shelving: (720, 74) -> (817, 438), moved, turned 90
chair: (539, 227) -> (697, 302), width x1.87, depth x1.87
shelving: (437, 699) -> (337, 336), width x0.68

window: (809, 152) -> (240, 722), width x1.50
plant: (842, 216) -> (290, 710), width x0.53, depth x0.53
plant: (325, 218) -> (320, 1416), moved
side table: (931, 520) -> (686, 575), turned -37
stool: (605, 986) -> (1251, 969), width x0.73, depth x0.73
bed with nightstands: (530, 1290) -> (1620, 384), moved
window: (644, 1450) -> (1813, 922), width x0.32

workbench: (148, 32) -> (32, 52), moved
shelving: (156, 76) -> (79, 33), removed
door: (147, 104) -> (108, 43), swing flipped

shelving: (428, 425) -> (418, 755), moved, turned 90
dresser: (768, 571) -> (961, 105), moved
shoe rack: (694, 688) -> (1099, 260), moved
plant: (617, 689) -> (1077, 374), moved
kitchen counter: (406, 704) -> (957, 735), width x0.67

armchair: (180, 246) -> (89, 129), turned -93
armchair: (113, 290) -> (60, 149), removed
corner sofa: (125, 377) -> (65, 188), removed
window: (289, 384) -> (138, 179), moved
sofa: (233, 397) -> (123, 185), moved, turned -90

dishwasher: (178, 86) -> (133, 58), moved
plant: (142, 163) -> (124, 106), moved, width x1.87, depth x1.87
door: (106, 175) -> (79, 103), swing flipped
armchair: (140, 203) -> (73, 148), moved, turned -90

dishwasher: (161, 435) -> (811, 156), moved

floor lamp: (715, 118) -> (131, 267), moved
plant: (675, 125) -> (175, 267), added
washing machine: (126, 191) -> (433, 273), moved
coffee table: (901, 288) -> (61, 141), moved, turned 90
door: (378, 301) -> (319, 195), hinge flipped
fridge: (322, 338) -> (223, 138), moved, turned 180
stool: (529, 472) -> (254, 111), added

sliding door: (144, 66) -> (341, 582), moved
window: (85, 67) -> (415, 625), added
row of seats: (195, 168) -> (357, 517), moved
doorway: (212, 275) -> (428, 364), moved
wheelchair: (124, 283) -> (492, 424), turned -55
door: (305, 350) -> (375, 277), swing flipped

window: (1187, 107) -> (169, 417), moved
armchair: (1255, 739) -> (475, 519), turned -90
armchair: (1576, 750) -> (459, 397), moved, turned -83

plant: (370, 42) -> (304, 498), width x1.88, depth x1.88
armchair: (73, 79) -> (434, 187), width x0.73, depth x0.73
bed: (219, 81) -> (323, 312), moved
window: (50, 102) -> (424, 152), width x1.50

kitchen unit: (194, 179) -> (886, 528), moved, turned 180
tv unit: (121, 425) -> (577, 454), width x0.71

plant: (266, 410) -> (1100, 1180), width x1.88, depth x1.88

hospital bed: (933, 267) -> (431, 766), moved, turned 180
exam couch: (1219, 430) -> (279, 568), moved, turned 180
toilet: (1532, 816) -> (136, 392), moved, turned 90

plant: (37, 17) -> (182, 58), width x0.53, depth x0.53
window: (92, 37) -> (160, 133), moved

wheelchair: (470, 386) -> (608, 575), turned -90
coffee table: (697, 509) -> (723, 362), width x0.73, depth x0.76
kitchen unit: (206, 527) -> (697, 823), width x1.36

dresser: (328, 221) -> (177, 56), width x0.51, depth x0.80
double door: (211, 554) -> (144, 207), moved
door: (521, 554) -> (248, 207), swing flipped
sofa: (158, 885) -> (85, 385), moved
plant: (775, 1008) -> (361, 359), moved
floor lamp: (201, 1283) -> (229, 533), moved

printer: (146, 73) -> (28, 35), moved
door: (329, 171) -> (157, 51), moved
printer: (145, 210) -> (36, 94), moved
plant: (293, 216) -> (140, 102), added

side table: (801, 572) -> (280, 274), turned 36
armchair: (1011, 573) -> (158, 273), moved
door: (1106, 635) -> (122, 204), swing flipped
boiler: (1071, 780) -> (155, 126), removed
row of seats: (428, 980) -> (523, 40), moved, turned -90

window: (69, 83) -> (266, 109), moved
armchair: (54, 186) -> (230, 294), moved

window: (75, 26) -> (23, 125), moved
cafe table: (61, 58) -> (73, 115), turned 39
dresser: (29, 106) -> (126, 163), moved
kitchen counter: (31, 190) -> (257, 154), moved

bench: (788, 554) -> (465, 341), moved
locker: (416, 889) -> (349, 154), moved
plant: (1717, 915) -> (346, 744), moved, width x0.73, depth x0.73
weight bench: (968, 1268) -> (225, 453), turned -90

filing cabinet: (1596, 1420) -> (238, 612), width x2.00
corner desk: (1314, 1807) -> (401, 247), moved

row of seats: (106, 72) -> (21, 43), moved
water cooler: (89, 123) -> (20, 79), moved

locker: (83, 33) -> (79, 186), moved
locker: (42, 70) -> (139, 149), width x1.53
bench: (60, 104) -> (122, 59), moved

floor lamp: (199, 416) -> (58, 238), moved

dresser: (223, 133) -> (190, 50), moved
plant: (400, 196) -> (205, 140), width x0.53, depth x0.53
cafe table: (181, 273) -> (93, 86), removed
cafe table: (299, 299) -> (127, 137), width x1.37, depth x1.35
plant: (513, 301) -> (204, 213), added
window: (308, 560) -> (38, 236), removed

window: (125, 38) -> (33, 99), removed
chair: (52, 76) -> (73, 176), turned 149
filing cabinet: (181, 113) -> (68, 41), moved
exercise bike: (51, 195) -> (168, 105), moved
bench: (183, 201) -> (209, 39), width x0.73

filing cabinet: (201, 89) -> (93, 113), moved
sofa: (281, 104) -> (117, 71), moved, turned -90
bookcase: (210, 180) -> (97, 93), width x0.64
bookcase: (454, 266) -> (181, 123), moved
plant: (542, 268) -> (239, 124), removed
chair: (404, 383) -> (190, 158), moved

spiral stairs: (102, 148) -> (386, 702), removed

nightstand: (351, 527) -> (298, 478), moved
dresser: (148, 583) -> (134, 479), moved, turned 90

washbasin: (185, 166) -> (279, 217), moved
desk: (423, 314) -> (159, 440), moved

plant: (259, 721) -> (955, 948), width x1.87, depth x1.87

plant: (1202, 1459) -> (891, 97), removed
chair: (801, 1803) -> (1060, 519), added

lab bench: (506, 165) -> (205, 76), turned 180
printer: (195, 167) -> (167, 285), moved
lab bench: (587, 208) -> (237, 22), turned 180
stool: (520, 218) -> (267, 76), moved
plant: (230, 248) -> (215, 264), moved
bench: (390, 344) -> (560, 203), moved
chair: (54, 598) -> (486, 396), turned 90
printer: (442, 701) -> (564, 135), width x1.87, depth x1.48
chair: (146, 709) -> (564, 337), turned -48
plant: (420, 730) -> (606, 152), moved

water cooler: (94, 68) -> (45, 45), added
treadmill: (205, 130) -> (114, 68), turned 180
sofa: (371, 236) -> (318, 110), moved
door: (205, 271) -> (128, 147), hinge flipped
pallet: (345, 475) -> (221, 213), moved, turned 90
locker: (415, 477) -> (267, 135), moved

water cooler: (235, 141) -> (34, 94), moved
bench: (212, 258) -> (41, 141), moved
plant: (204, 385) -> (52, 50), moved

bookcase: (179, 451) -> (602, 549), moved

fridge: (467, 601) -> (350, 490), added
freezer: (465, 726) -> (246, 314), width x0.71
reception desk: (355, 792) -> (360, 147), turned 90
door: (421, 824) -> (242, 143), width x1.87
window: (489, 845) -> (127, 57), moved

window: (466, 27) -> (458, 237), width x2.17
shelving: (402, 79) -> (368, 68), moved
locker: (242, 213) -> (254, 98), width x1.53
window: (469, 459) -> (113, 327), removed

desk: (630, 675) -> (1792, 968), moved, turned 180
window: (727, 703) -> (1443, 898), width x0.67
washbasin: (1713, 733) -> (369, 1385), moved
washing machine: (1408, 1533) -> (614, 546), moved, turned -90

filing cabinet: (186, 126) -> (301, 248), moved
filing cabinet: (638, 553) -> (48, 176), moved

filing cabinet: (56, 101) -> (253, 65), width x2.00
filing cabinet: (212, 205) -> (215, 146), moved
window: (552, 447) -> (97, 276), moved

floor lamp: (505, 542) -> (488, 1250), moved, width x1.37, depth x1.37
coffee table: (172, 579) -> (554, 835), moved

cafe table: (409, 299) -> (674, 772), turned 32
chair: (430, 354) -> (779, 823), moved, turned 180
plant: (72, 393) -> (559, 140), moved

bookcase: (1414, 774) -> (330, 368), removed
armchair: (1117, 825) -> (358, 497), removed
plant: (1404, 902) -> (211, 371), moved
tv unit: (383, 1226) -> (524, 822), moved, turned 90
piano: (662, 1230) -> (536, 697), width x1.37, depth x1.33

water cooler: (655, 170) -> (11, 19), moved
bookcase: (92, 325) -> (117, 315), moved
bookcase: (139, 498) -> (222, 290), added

_ _ _ _ _

▸ **Your instructions**: Where the listing above has a line with "water cooler: (89, 123) -> (20, 79), moved", start there, and output every line exactly through the line with "plant: (513, 301) -> (204, 213), added", which is also included.

▸ **Solution**:
water cooler: (89, 123) -> (20, 79), moved

locker: (83, 33) -> (79, 186), moved
locker: (42, 70) -> (139, 149), width x1.53
bench: (60, 104) -> (122, 59), moved

floor lamp: (199, 416) -> (58, 238), moved

dresser: (223, 133) -> (190, 50), moved
plant: (400, 196) -> (205, 140), width x0.53, depth x0.53
cafe table: (181, 273) -> (93, 86), removed
cafe table: (299, 299) -> (127, 137), width x1.37, depth x1.35
plant: (513, 301) -> (204, 213), added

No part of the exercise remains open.